▶ [Task prompt]: The answer must consist of each line below that contains the string "green".

▶ [Given records]:
== Segment start ==
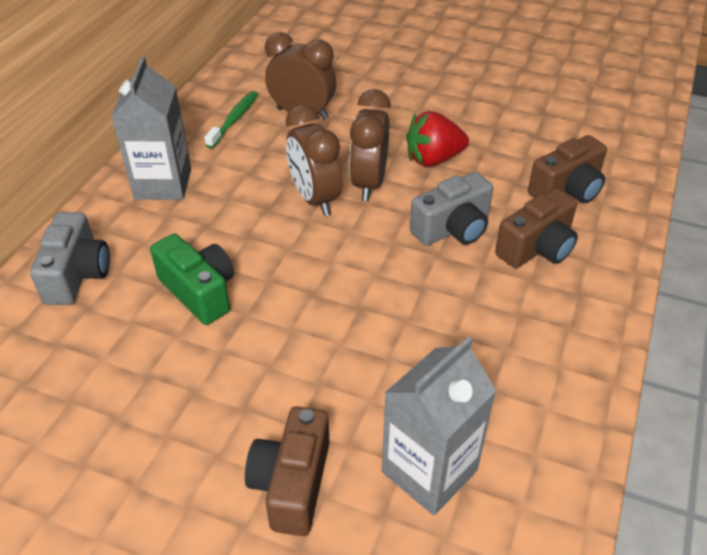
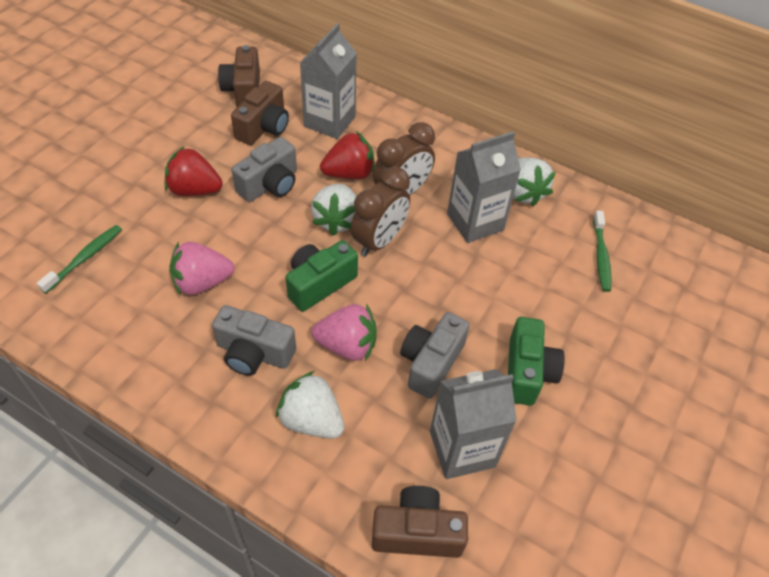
brown clock: 3 -> 2
green camera: 1 -> 2
green toothbrush: 1 -> 2
grey camera: 2 -> 3
grey carton: 2 -> 3
pink strawberry: 0 -> 2
red strawberry: 1 -> 2
white strawberry: 0 -> 3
== Segment end ==
▶ [Response to this exercise]:
green camera: 1 -> 2
green toothbrush: 1 -> 2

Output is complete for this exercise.